Content starts
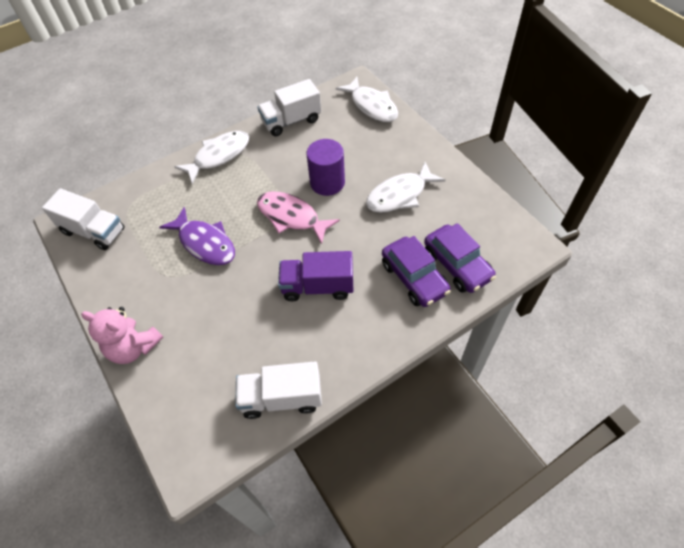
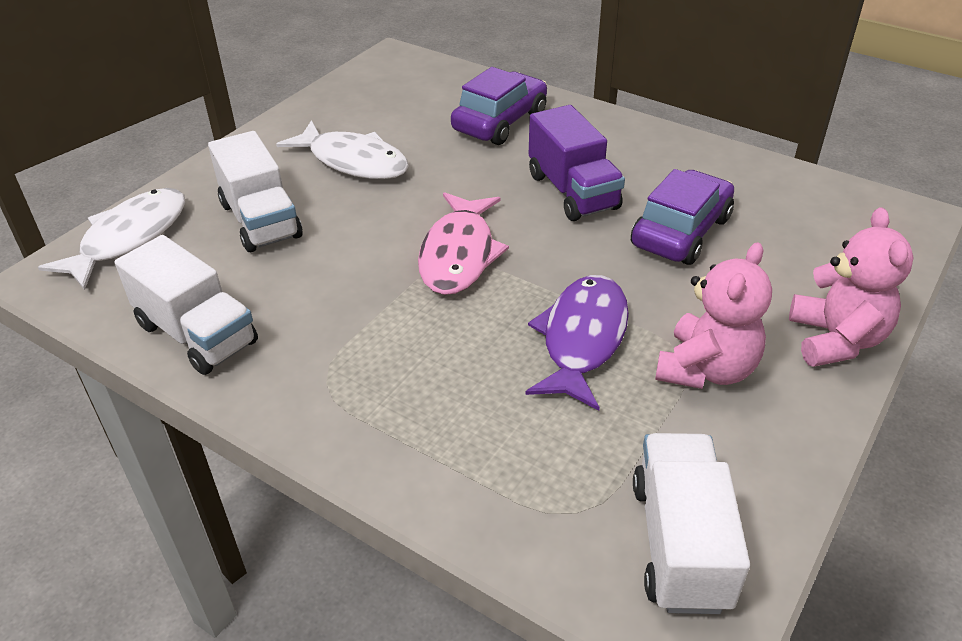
camera: 115 degrees left, 15 degrees down
white fish [174,131,249,184] -> none
white truck [235,361,322,419] -> white truck moved to [208,131,302,252]
purple cylinder [307,139,345,196] -> none
purple car [424,223,496,293] -> purple car moved to [631,169,734,265]
none -> pink teddy bear [655,242,772,389]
Content ends
Task to carry out: Your response should consist solely of the lines from the one that holds "purple cylinder [307,139,345,196] -> none" through the end of the listing above, reproduced exactly.

Result for this task:
purple cylinder [307,139,345,196] -> none
purple car [424,223,496,293] -> purple car moved to [631,169,734,265]
none -> pink teddy bear [655,242,772,389]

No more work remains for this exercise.